- **WHAT YOU ARE ASKED TO DO**:
Within the records below is a range that opens at the line with "cyan plate H6" and closes at the line with "red plate J8 level 2 -> red cone J8 level 2". Return that range word for word, both ends included, and only that range.

- **SUPPLIED INFORMATION**:
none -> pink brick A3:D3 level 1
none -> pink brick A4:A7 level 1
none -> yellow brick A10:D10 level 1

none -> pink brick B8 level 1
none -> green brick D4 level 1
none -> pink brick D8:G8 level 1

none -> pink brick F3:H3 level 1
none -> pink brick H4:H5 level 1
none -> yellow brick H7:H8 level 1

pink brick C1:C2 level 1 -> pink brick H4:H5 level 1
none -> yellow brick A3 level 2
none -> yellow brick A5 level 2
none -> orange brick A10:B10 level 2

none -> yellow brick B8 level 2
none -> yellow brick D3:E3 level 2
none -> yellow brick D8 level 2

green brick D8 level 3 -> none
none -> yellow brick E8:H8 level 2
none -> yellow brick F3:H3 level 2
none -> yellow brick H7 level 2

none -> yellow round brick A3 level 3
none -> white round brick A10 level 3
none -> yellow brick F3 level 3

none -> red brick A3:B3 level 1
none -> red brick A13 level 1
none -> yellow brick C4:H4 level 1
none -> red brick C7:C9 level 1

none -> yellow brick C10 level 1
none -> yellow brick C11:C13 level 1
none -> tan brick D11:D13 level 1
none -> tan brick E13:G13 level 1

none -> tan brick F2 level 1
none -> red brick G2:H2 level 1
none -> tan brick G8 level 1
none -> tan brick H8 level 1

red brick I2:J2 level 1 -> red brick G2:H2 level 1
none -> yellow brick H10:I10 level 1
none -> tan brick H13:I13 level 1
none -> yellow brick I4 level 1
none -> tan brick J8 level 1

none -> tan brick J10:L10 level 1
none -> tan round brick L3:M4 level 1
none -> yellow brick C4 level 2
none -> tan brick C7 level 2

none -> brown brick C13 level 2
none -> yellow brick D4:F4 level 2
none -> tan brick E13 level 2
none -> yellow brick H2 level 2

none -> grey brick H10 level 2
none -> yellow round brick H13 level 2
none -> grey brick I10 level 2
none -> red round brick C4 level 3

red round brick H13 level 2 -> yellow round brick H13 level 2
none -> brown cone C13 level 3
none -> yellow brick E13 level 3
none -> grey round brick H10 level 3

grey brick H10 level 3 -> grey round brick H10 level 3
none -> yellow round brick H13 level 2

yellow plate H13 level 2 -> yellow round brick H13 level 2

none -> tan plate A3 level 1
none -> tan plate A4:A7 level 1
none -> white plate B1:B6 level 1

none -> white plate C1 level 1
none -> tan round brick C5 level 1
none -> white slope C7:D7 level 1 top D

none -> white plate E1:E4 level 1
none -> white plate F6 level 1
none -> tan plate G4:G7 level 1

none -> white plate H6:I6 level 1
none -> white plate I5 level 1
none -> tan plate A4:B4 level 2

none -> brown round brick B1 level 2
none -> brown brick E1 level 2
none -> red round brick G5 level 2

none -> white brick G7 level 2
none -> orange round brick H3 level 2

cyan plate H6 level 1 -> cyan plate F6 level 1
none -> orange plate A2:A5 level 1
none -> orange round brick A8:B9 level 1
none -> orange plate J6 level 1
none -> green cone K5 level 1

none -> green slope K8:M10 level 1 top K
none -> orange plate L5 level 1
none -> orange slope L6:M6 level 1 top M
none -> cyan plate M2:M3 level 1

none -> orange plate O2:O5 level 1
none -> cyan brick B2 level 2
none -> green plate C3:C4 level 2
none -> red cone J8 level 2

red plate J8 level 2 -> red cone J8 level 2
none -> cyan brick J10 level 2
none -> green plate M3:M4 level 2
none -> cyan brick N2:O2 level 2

- **TASK RESPONSE**:
cyan plate H6 level 1 -> cyan plate F6 level 1
none -> orange plate A2:A5 level 1
none -> orange round brick A8:B9 level 1
none -> orange plate J6 level 1
none -> green cone K5 level 1

none -> green slope K8:M10 level 1 top K
none -> orange plate L5 level 1
none -> orange slope L6:M6 level 1 top M
none -> cyan plate M2:M3 level 1

none -> orange plate O2:O5 level 1
none -> cyan brick B2 level 2
none -> green plate C3:C4 level 2
none -> red cone J8 level 2

red plate J8 level 2 -> red cone J8 level 2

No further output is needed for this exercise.